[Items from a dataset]
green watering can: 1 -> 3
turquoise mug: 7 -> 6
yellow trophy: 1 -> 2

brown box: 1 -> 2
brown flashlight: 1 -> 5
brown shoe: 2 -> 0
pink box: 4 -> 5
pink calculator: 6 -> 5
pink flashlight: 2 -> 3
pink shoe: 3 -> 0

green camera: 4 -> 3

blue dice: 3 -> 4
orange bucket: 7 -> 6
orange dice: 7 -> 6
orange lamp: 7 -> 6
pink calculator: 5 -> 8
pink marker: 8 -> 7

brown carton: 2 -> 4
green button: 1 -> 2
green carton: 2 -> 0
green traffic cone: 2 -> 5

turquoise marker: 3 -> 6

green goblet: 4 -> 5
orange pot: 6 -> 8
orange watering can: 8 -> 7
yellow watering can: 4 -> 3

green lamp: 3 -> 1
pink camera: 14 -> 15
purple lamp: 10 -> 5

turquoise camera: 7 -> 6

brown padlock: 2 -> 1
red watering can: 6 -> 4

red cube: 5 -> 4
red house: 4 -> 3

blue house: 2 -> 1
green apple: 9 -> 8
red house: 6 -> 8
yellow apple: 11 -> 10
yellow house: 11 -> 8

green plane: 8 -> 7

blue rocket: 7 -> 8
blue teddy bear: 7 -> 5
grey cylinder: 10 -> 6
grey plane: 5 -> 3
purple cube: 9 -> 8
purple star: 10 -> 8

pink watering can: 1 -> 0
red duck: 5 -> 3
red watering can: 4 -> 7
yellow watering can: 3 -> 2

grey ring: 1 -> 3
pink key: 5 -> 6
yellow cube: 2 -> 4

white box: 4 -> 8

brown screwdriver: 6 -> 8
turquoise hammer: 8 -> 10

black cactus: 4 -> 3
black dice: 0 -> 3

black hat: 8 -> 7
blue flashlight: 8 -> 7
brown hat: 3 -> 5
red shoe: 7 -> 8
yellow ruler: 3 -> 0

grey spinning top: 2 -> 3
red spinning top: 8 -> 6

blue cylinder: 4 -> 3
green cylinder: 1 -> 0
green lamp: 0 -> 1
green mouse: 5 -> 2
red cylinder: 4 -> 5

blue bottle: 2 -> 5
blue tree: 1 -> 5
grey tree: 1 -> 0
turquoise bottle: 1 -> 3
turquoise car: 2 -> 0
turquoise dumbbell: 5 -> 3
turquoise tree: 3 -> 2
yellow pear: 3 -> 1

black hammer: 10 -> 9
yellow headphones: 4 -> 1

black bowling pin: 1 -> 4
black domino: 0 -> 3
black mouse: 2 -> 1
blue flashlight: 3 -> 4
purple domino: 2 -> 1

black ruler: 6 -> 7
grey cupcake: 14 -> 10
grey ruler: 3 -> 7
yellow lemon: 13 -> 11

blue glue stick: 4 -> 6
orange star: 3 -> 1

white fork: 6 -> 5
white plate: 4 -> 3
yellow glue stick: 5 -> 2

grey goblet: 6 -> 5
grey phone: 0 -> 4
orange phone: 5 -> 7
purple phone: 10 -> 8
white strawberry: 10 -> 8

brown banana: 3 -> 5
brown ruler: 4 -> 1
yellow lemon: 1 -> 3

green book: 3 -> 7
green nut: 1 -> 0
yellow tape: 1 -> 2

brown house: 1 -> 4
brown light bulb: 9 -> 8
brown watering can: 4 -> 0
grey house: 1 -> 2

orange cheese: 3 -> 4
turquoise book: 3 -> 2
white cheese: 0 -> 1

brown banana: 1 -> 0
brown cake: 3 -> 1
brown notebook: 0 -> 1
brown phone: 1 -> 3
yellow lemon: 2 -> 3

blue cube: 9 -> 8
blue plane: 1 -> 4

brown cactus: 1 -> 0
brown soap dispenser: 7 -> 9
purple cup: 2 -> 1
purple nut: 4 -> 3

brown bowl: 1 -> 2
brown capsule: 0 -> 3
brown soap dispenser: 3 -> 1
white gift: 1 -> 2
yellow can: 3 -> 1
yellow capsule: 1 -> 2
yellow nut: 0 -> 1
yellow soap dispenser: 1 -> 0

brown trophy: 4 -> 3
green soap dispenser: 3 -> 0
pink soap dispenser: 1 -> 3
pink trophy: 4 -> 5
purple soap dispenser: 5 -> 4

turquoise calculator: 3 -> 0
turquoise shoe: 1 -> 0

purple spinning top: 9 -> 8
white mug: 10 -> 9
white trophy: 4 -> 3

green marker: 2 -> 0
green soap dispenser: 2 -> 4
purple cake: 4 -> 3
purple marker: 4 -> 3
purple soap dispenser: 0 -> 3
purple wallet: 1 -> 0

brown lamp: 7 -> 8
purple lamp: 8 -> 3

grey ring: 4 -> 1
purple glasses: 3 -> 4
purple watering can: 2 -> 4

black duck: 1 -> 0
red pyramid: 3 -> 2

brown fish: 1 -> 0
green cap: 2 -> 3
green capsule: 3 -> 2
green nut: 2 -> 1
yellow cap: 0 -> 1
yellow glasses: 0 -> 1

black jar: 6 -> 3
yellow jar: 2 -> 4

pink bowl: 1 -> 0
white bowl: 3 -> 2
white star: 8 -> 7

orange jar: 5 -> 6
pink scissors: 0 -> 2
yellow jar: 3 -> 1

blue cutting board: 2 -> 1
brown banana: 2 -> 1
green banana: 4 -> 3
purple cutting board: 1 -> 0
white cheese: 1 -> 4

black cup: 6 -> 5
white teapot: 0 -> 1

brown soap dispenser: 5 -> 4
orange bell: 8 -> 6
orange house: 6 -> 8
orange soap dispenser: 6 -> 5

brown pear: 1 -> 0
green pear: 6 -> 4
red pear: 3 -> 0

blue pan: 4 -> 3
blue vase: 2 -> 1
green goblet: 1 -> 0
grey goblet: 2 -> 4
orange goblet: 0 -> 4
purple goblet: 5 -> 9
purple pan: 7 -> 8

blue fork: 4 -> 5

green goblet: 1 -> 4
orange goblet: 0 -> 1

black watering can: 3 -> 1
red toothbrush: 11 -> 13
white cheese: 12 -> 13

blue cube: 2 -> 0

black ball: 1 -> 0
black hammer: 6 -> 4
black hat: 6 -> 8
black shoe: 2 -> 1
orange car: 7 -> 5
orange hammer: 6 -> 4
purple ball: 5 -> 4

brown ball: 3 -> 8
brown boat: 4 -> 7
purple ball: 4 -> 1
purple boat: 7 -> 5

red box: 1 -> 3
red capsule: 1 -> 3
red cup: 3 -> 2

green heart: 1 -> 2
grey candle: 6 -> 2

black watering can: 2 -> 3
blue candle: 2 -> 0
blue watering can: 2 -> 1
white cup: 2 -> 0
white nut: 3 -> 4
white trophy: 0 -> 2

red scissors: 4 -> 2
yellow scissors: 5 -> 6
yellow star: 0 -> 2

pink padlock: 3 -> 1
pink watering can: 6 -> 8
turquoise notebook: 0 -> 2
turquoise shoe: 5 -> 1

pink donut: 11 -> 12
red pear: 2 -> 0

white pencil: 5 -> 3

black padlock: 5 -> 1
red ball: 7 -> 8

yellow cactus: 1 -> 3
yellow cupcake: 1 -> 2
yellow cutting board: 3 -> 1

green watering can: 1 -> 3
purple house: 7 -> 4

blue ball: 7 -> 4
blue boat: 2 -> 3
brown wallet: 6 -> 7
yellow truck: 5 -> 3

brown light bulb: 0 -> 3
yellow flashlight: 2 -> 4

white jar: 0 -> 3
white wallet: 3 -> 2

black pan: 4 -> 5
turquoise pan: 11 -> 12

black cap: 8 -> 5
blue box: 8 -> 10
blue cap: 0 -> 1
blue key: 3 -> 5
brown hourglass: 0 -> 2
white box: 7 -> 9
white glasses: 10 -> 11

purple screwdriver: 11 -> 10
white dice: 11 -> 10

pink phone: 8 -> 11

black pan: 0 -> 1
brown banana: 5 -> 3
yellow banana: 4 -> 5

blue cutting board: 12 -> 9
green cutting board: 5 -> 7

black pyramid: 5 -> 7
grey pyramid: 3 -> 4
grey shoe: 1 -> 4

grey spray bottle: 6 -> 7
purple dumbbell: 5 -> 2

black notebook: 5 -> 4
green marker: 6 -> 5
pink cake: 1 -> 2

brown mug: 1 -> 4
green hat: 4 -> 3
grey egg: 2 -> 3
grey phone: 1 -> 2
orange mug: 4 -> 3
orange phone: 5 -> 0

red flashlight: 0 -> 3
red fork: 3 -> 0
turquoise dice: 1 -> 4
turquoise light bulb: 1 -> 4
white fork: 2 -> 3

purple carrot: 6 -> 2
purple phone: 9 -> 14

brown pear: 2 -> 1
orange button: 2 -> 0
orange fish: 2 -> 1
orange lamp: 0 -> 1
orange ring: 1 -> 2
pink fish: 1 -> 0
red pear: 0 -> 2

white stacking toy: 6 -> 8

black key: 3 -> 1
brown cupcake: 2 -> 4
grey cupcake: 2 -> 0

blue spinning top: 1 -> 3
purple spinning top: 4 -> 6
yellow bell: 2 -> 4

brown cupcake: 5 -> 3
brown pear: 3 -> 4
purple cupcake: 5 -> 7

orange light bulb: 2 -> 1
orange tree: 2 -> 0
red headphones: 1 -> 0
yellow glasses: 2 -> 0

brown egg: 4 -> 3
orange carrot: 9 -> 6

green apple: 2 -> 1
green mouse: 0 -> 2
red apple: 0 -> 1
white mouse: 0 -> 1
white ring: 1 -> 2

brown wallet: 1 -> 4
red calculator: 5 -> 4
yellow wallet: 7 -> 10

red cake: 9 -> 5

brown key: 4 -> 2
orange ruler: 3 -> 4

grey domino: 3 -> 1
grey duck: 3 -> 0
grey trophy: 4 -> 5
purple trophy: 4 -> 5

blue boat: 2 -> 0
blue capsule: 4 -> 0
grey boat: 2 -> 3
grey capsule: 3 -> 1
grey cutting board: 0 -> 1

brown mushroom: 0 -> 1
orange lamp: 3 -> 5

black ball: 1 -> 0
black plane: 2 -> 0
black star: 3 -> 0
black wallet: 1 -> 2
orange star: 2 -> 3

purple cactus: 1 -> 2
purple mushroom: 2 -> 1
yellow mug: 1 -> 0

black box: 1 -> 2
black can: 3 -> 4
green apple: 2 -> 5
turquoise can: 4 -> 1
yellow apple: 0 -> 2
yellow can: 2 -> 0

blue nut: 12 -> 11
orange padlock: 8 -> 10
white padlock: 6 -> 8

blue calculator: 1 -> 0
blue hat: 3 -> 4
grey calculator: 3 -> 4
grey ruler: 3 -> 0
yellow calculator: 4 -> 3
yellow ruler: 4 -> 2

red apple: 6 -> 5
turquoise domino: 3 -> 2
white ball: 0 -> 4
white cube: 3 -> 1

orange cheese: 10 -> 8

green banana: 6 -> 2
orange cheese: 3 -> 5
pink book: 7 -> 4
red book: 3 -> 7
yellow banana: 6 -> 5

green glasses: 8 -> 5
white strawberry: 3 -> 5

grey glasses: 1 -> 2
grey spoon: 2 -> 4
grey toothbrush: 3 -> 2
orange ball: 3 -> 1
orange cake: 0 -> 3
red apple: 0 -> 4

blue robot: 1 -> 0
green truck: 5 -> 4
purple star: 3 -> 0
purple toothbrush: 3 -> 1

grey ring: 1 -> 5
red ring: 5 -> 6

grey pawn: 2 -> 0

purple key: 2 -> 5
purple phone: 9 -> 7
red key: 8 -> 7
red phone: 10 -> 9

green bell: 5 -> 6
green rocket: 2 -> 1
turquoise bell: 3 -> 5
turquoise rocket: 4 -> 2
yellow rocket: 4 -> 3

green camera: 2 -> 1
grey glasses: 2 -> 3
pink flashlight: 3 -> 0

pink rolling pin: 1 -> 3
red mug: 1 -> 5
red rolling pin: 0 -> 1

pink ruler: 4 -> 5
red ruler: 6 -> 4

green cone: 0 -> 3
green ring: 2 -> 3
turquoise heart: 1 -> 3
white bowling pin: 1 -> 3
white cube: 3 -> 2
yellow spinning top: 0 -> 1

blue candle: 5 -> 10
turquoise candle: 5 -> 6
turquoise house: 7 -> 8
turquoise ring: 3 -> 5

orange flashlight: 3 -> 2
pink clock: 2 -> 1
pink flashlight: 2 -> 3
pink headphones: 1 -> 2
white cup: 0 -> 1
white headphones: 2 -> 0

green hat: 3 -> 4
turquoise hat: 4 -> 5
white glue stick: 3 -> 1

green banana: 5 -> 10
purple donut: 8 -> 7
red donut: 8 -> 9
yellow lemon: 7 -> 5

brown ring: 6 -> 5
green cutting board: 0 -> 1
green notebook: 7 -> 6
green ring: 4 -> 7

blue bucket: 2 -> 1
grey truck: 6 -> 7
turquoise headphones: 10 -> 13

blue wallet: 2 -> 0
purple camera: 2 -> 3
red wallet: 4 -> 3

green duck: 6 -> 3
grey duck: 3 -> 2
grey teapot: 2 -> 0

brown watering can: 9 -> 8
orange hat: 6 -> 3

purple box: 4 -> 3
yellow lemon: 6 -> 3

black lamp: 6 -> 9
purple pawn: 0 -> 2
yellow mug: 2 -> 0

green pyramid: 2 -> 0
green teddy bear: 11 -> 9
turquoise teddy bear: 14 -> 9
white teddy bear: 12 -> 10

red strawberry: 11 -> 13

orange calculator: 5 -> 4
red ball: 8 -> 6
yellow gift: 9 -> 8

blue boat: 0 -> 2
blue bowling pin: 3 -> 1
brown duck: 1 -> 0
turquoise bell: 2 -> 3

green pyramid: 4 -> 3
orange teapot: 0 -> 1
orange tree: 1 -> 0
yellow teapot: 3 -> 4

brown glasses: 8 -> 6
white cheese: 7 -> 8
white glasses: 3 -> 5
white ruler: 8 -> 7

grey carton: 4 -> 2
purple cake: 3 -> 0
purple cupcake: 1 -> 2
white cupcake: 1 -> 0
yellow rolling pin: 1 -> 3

## Exercise description
All that is needed is the opening run of the data, given again exactly: please include every line from the first through the line with "green carton: 2 -> 0", both ends kept.

## Exercise result
green watering can: 1 -> 3
turquoise mug: 7 -> 6
yellow trophy: 1 -> 2

brown box: 1 -> 2
brown flashlight: 1 -> 5
brown shoe: 2 -> 0
pink box: 4 -> 5
pink calculator: 6 -> 5
pink flashlight: 2 -> 3
pink shoe: 3 -> 0

green camera: 4 -> 3

blue dice: 3 -> 4
orange bucket: 7 -> 6
orange dice: 7 -> 6
orange lamp: 7 -> 6
pink calculator: 5 -> 8
pink marker: 8 -> 7

brown carton: 2 -> 4
green button: 1 -> 2
green carton: 2 -> 0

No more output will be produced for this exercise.